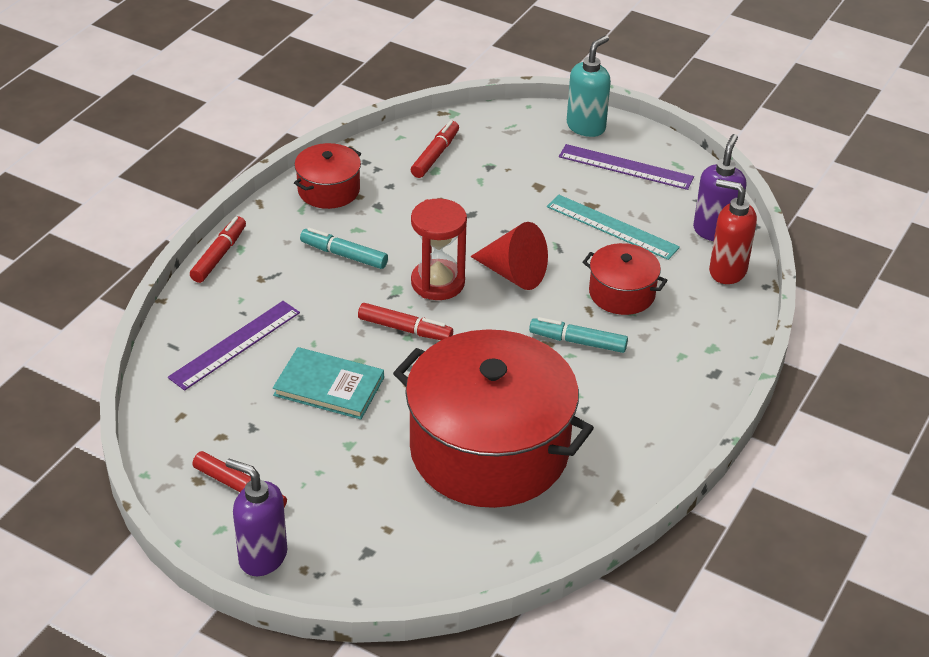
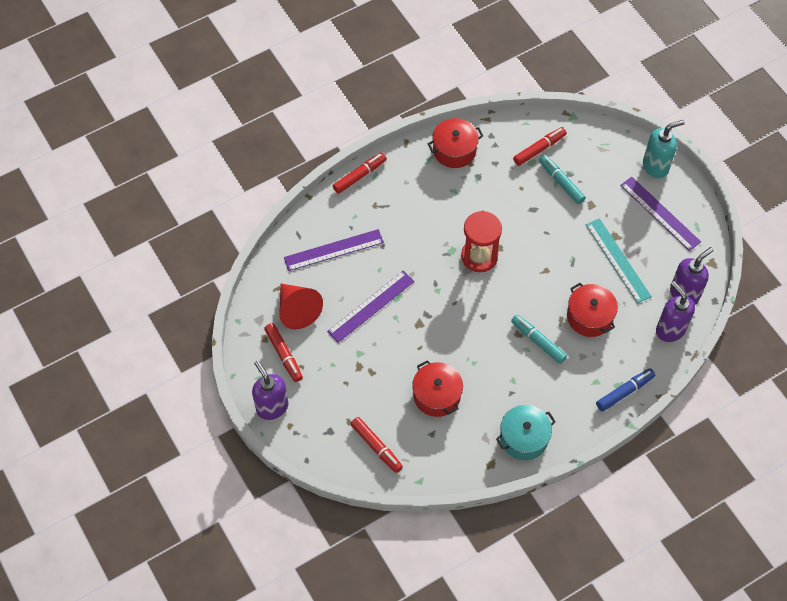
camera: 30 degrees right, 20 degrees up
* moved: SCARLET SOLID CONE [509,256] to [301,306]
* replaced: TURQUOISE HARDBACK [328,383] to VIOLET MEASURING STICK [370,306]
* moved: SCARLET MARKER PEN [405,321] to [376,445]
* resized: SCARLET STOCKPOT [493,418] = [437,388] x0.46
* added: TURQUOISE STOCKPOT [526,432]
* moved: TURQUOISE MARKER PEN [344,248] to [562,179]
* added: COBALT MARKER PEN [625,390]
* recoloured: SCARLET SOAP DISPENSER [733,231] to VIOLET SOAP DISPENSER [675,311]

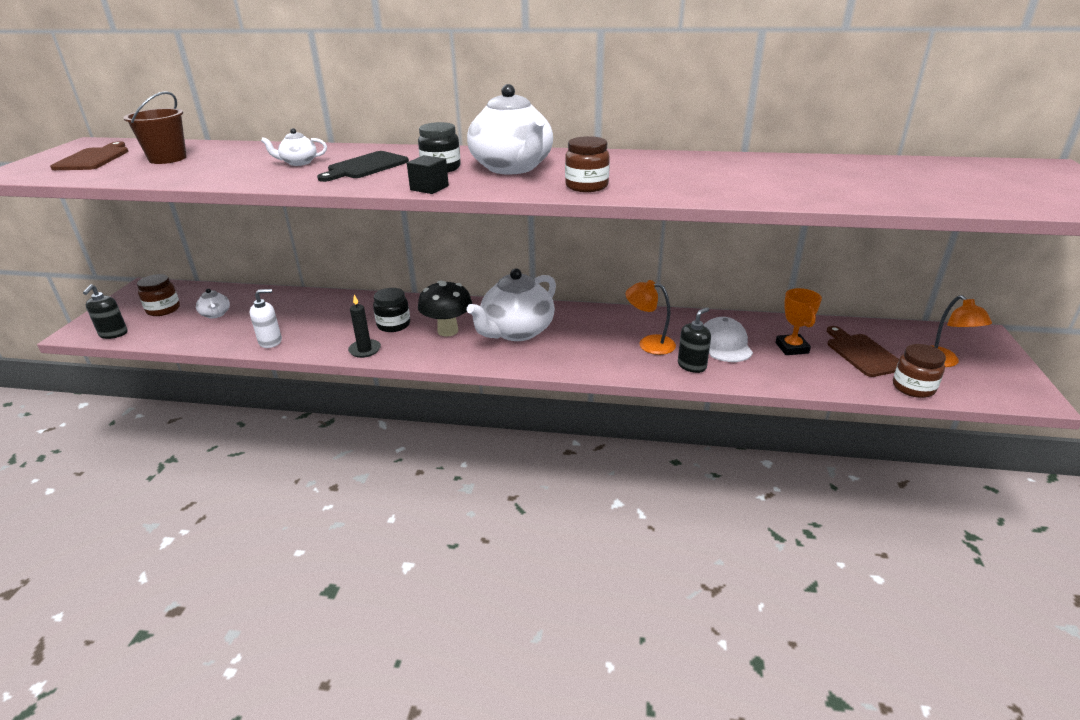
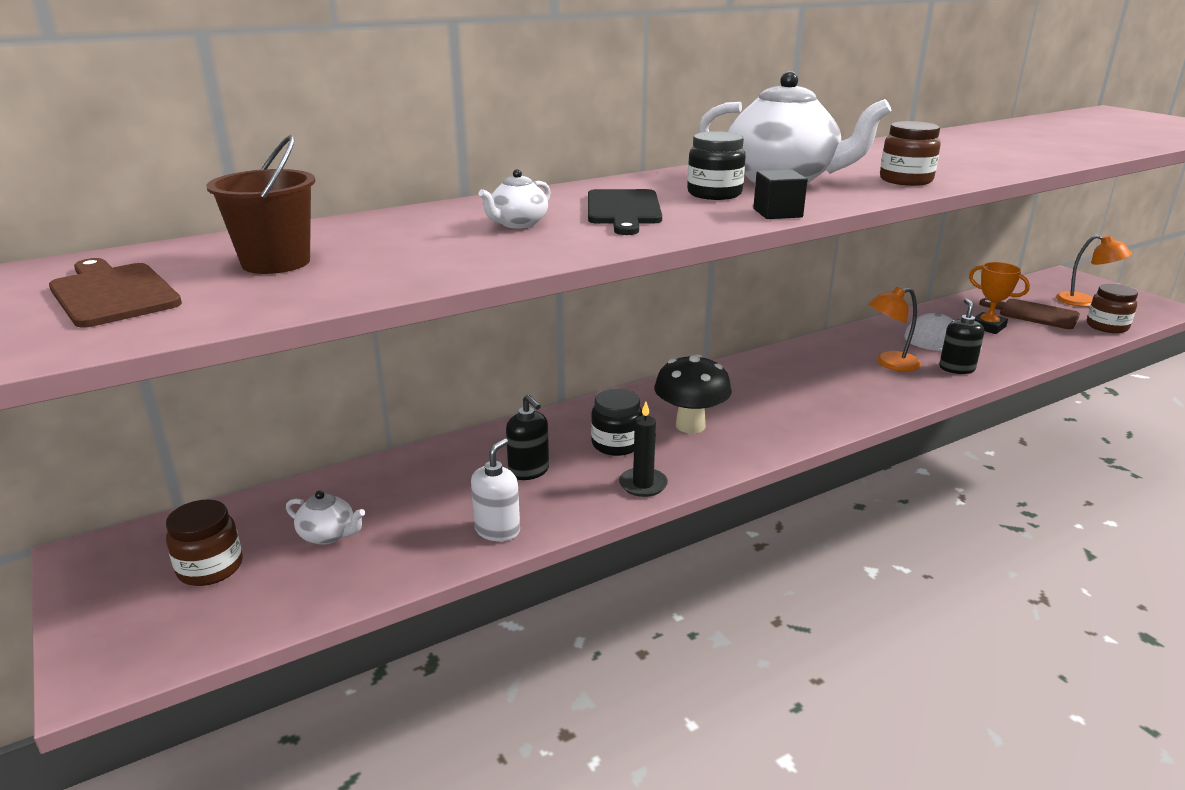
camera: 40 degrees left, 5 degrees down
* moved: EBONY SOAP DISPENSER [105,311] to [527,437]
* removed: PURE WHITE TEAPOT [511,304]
==
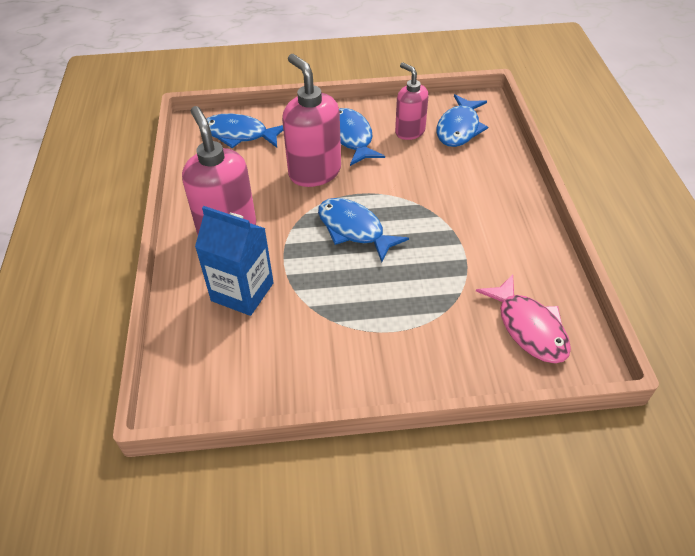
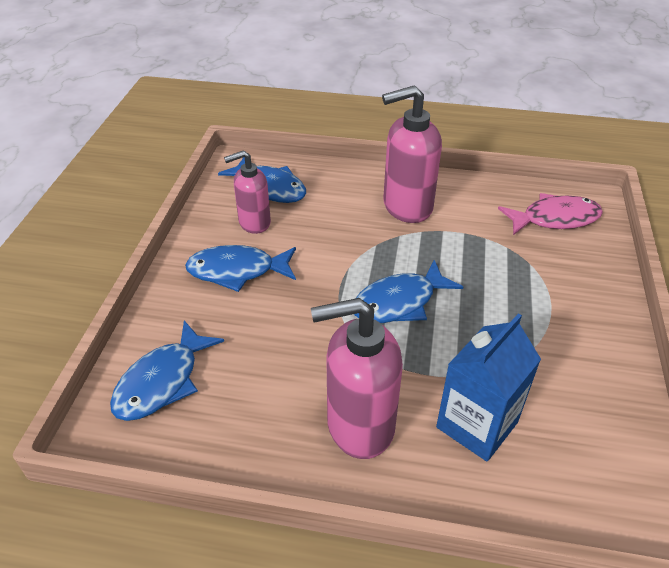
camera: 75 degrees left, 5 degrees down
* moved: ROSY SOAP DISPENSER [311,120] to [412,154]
...
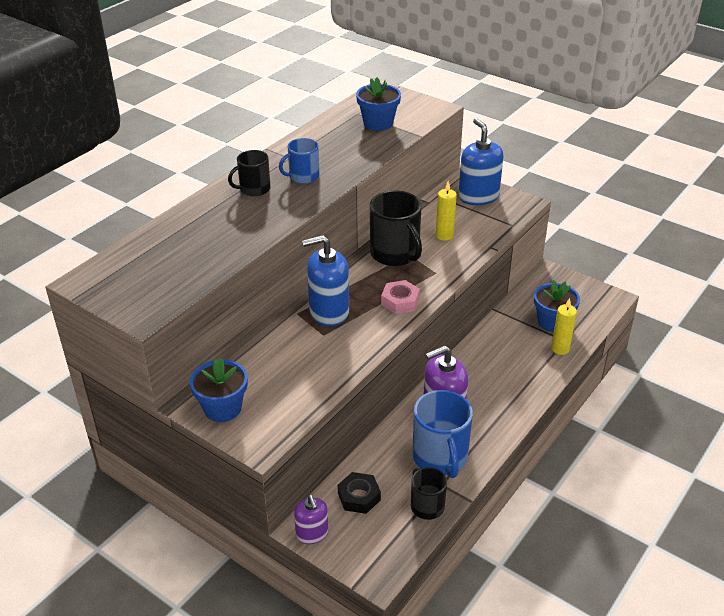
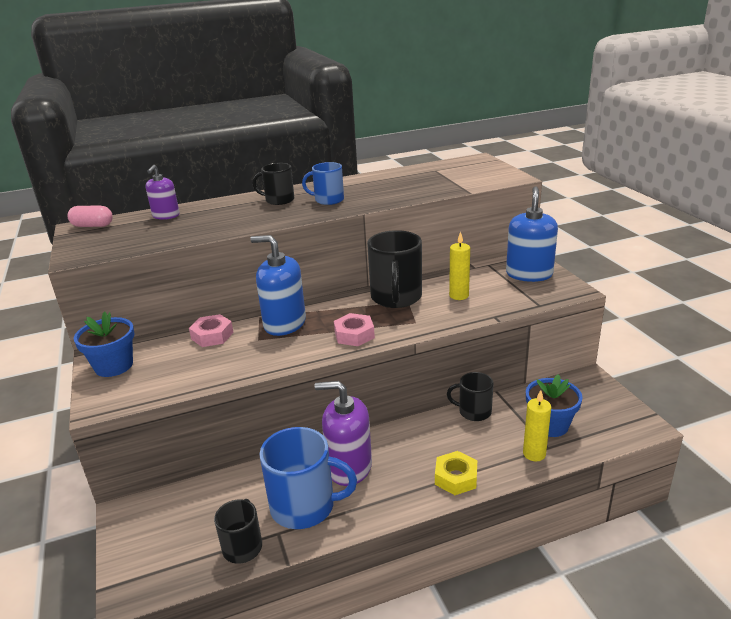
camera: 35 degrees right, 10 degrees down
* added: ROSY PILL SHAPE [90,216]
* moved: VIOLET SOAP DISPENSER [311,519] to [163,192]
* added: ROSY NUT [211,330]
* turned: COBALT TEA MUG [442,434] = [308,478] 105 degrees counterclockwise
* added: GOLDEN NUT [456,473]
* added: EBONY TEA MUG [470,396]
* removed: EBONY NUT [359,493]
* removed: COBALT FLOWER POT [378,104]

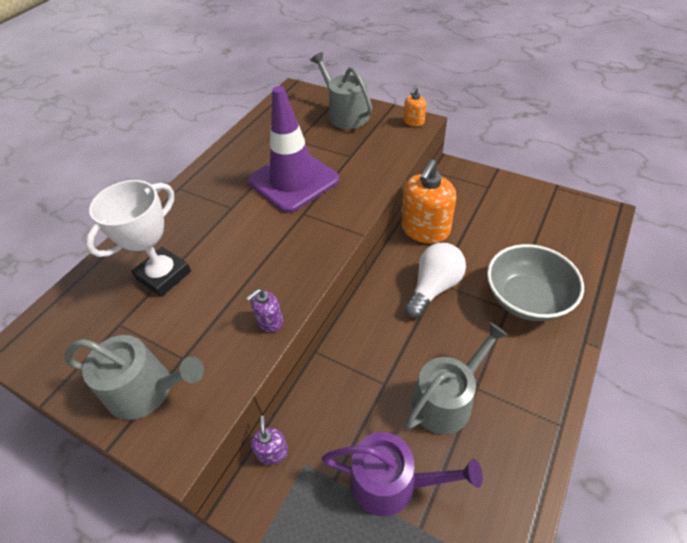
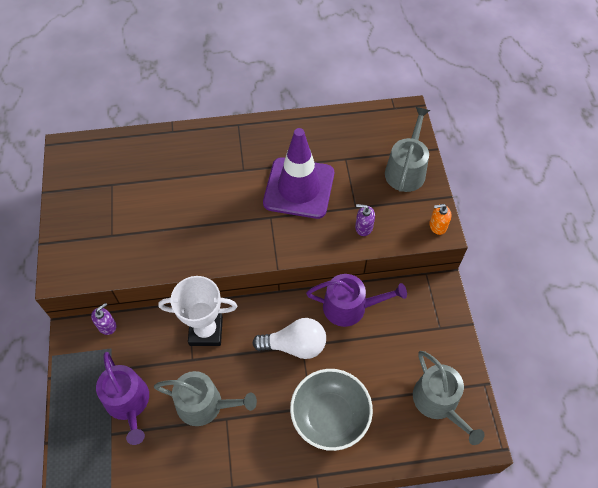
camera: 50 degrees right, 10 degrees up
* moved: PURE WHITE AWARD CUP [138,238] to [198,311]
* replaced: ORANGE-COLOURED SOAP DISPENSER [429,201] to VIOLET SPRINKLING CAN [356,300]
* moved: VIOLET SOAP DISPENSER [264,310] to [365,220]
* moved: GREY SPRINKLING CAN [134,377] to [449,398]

● Requirement: Work out how many lines of the listing above include the word "MARKER". Reply with nothing but the count.

● Response area: 3